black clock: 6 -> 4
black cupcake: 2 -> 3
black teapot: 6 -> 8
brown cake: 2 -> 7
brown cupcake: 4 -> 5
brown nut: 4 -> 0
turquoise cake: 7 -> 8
------------------------------------------------------------------------
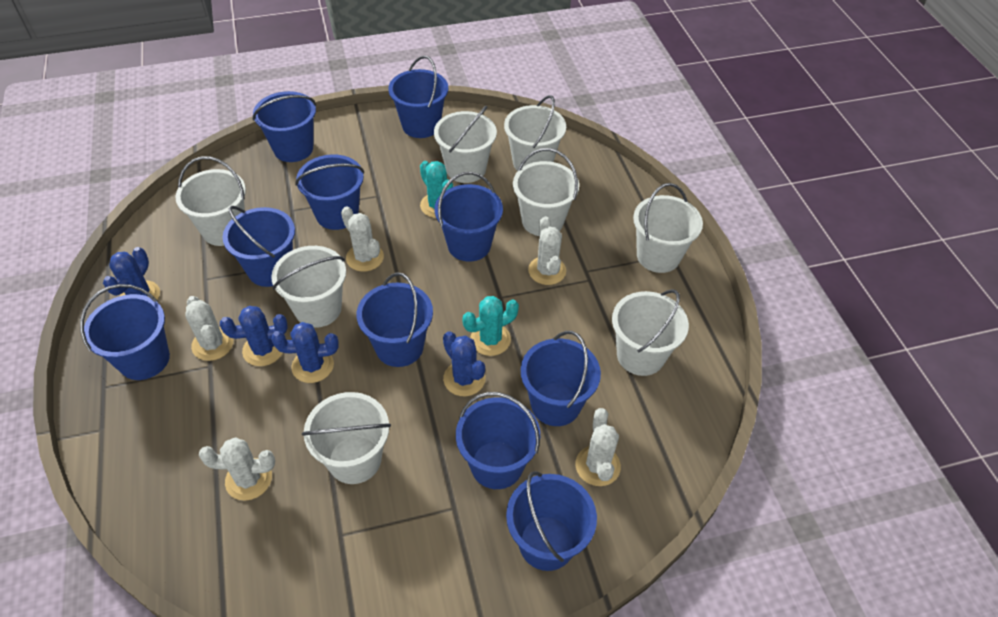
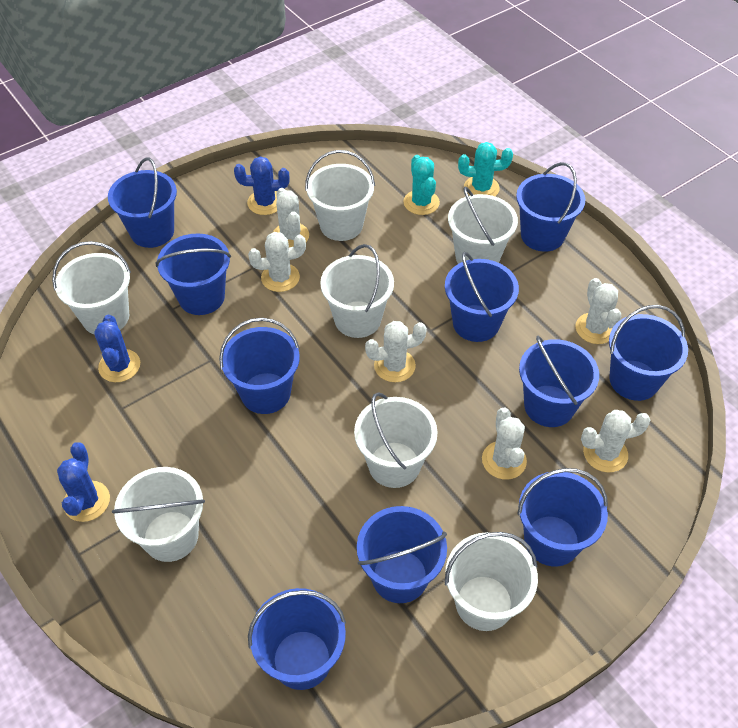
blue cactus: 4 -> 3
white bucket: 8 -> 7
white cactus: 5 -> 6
------------------------------------------------------------------------
## Your instructions
Output the lines above between the one holding "brown cake: 2 -> 7" and the one holding "turquoise cake: 7 -> 8", inclusive, with nothing before or after them.

## Result of the exercise
brown cake: 2 -> 7
brown cupcake: 4 -> 5
brown nut: 4 -> 0
turquoise cake: 7 -> 8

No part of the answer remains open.